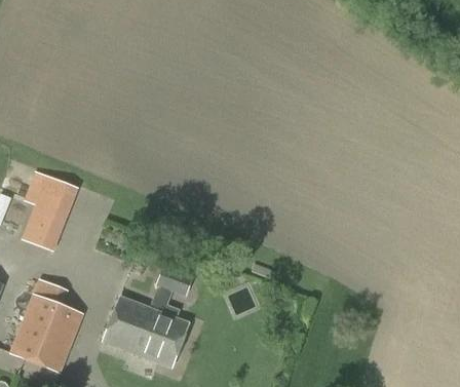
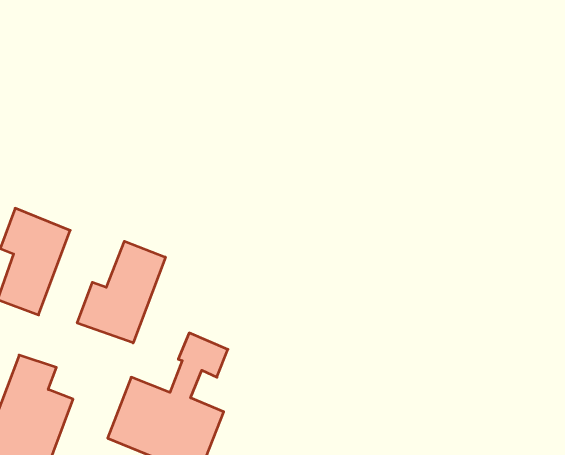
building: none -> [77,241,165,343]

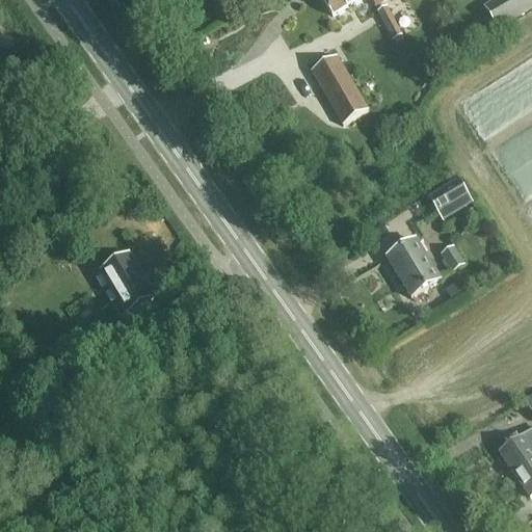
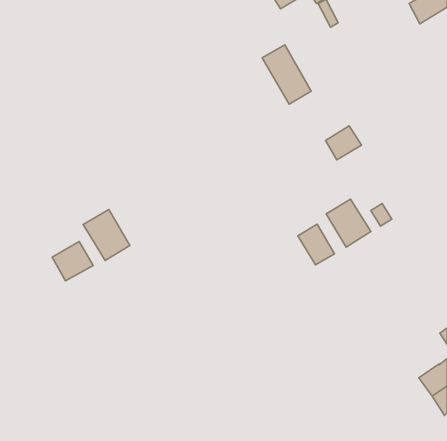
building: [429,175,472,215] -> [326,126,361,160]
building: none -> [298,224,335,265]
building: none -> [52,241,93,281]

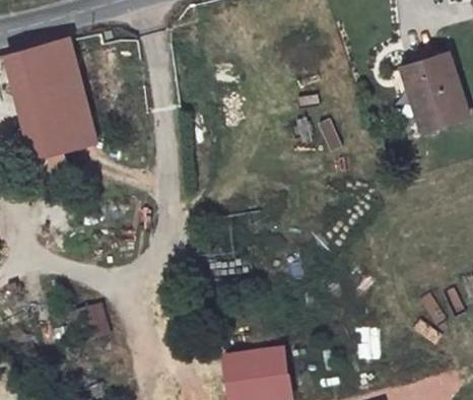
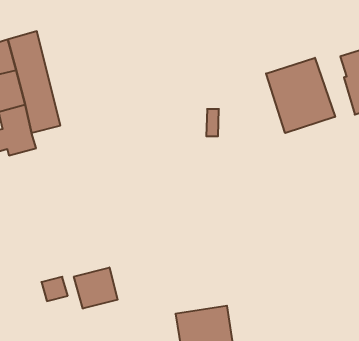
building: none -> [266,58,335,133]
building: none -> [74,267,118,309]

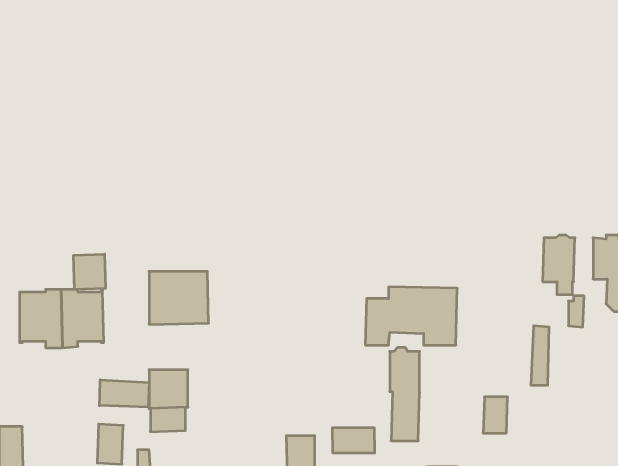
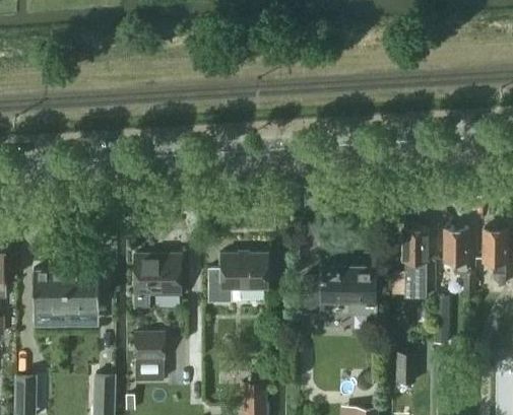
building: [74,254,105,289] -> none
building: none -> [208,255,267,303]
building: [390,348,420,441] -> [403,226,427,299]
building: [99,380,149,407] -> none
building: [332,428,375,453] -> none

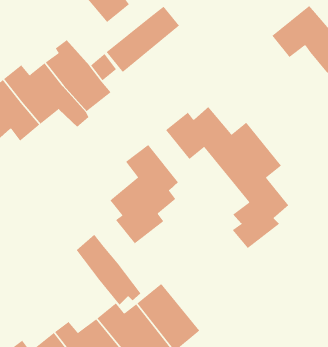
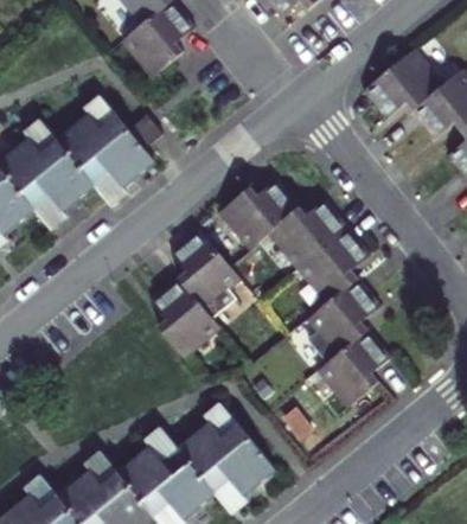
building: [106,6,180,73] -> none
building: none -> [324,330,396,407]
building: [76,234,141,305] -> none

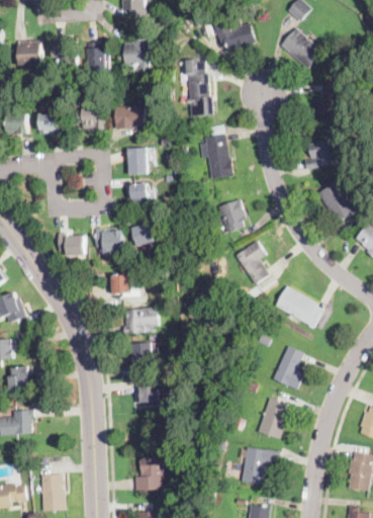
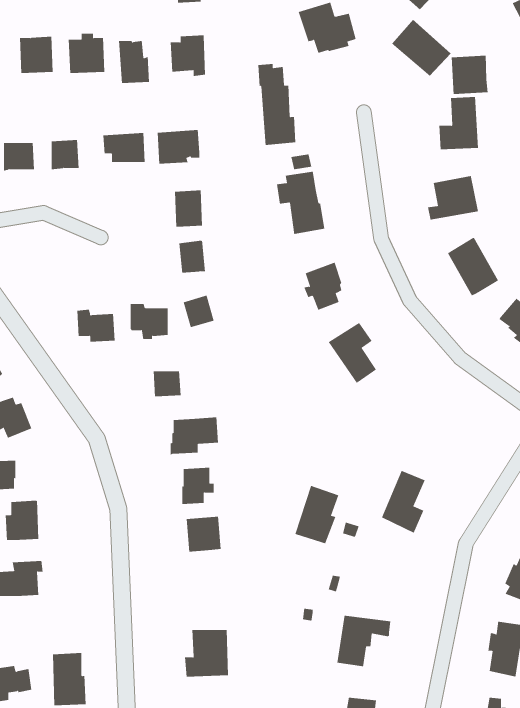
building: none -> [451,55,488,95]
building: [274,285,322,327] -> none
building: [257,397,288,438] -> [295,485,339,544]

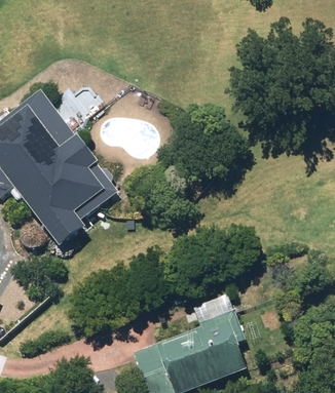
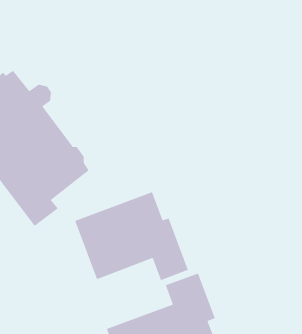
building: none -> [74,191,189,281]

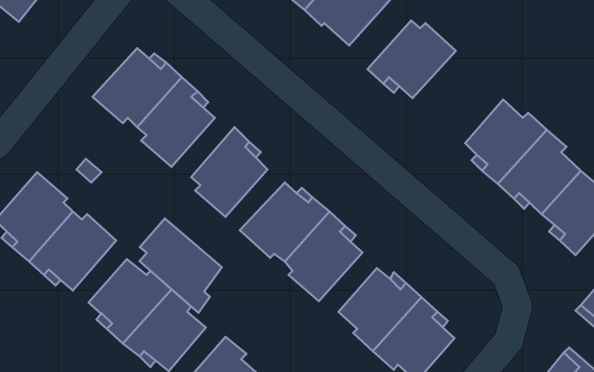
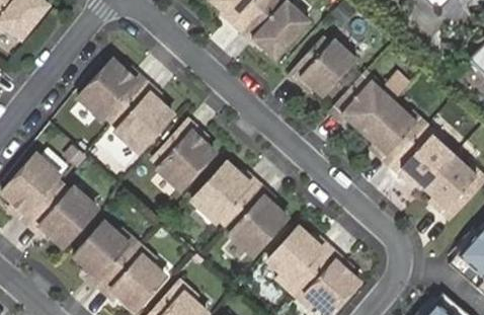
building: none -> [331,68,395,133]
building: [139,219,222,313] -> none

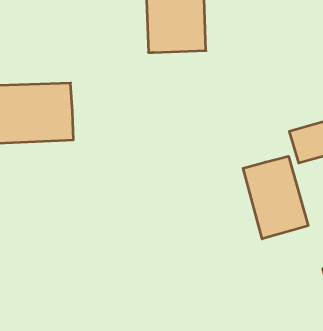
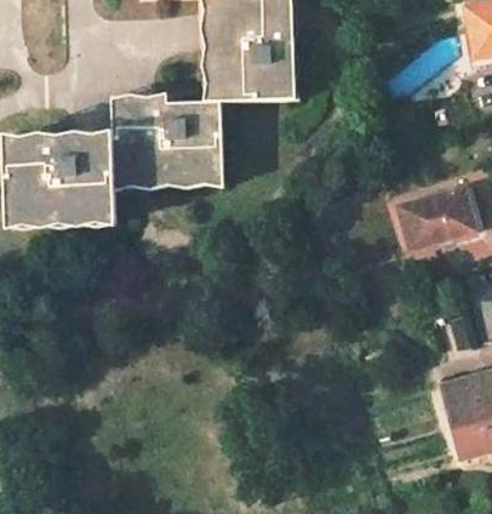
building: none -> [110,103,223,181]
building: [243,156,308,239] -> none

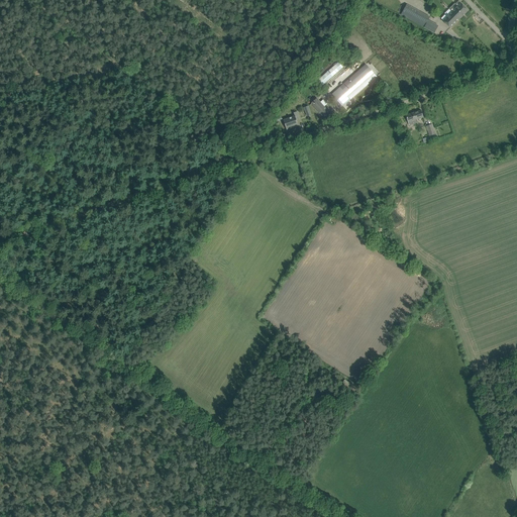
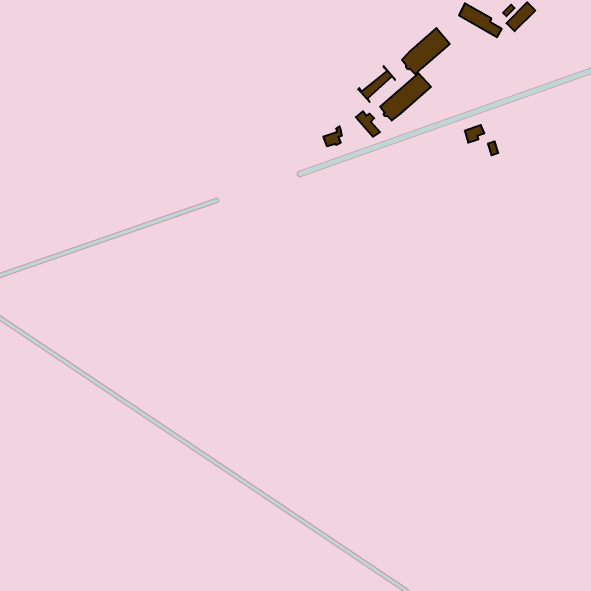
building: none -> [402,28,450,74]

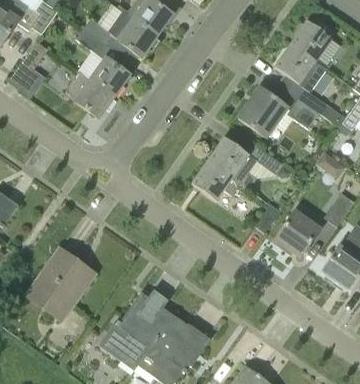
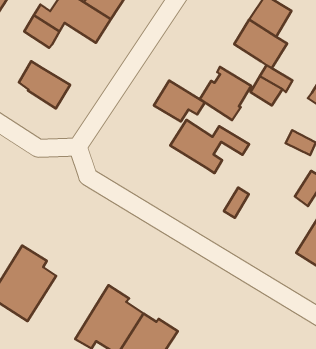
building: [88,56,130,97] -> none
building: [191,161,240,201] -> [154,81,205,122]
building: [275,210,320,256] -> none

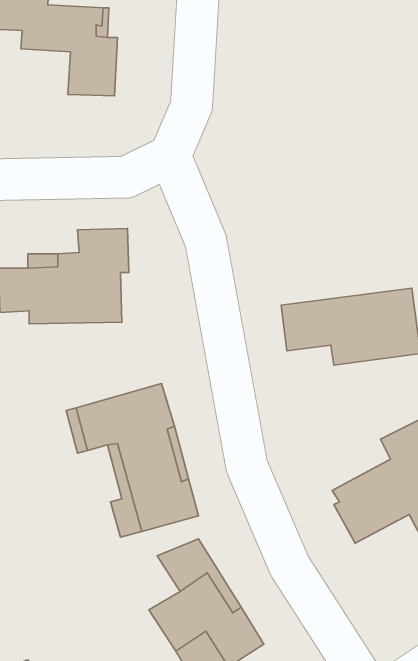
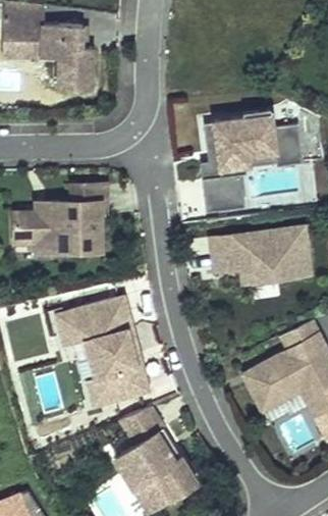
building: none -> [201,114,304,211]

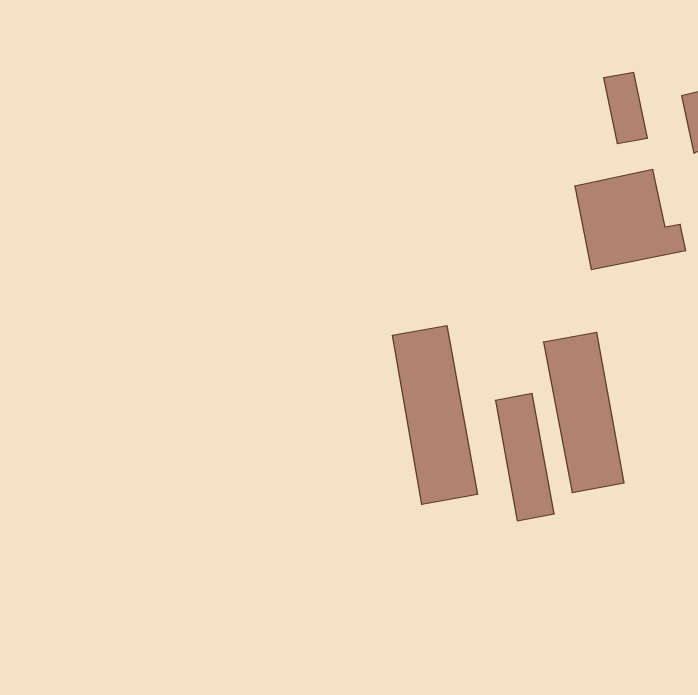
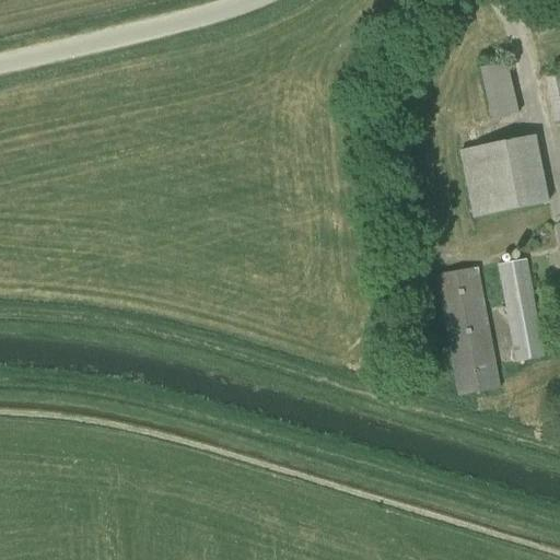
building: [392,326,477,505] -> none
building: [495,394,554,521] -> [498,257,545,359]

* * * * * * *

■ ACTIVITY:
Exactly as they appear, transcribe the lines from the top of the material above through the line with "building: none -> [402,28,450,74]". Omit any picture.

■ RESPONSE:
building: none -> [77,241,165,343]

building: [429,175,472,215] -> [326,126,361,160]
building: none -> [298,224,335,265]
building: none -> [52,241,93,281]

building: none -> [266,58,335,133]
building: none -> [74,267,118,309]

building: [74,254,105,289] -> none
building: none -> [208,255,267,303]
building: [390,348,420,441] -> [403,226,427,299]
building: [99,380,149,407] -> none
building: [332,428,375,453] -> none

building: [106,6,180,73] -> none
building: none -> [324,330,396,407]
building: [76,234,141,305] -> none

building: none -> [451,55,488,95]
building: [274,285,322,327] -> none
building: [257,397,288,438] -> [295,485,339,544]

building: none -> [74,191,189,281]

building: none -> [331,68,395,133]
building: [139,219,222,313] -> none

building: none -> [110,103,223,181]
building: [243,156,308,239] -> none

building: none -> [402,28,450,74]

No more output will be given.